==== EXERCISE MATERIAL ====

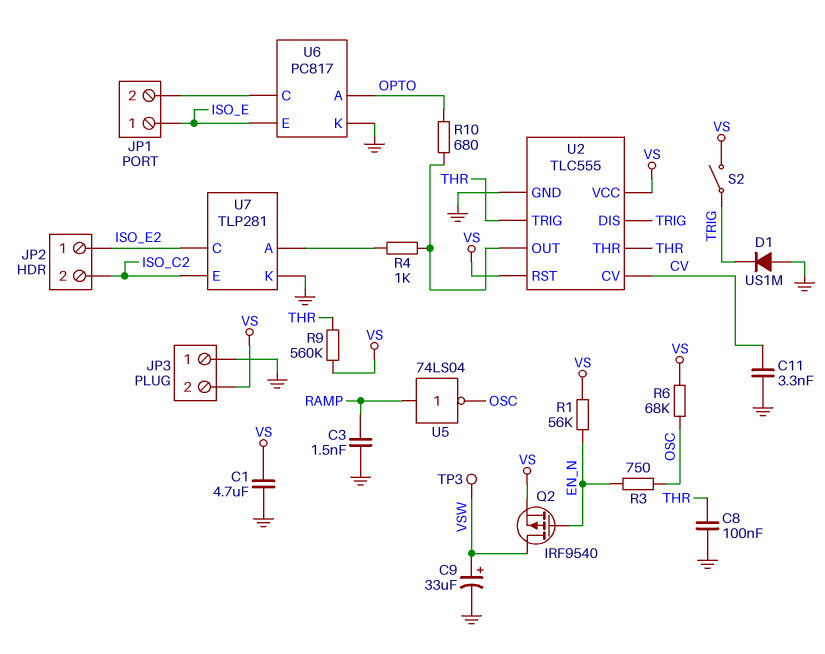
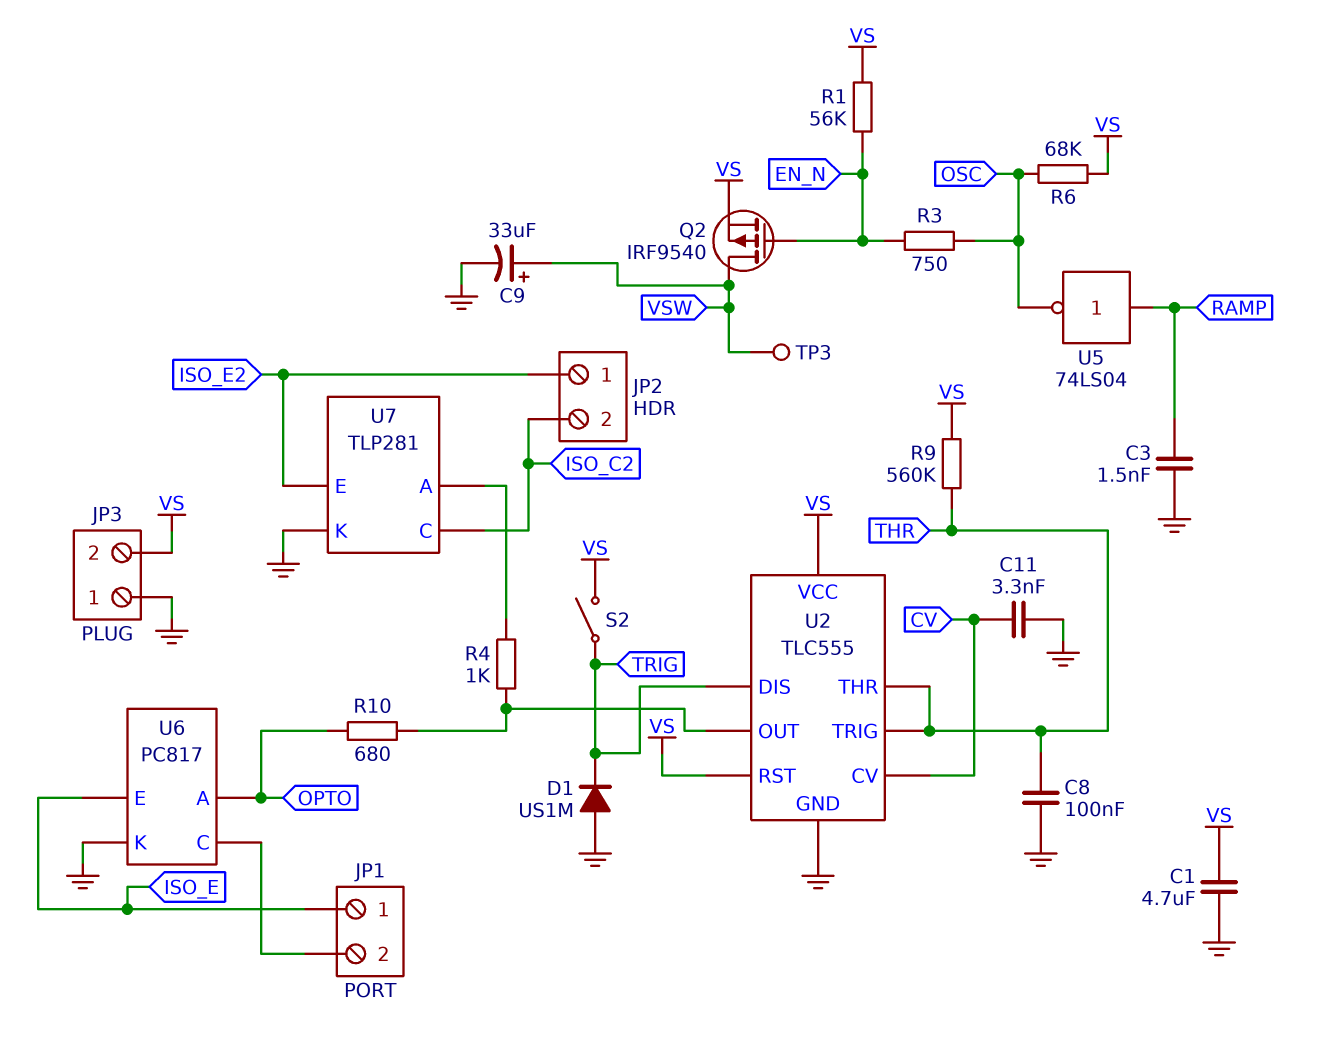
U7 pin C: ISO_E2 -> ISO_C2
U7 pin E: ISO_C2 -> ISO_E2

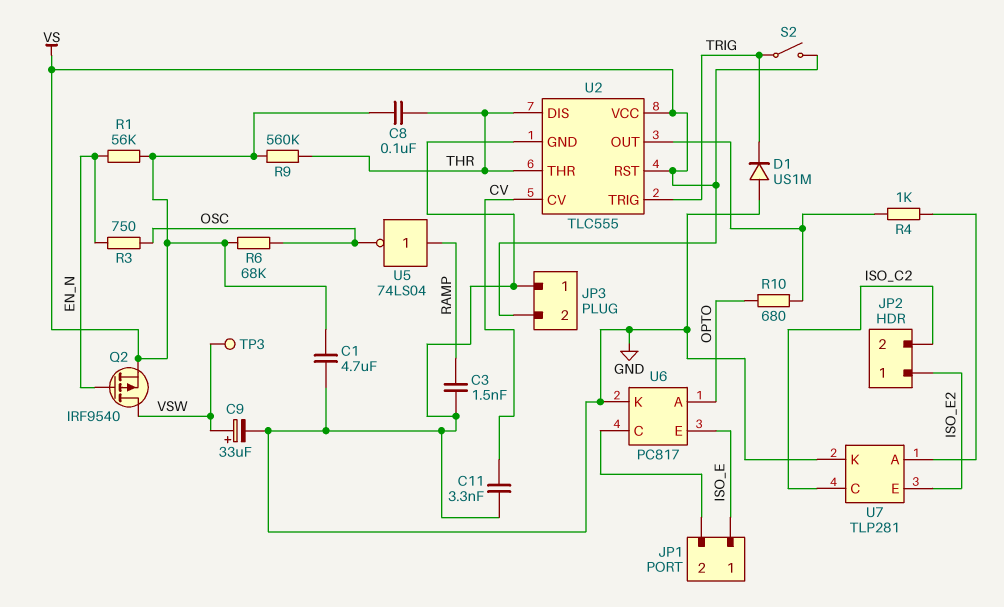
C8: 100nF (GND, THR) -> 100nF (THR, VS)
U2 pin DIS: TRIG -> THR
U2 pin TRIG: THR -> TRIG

====

▶ **PROBLEM**:
The last line of the entries marks the end, and the line with "U7 pin E: ISO_C2 -> ISO_E2" marks the start. Output exactly those two lines and every line between them, nothing else, with the pictures left out.

▶ **ANSWER SECTION**:
U7 pin E: ISO_C2 -> ISO_E2

C8: 100nF (GND, THR) -> 100nF (THR, VS)
U2 pin DIS: TRIG -> THR
U2 pin TRIG: THR -> TRIG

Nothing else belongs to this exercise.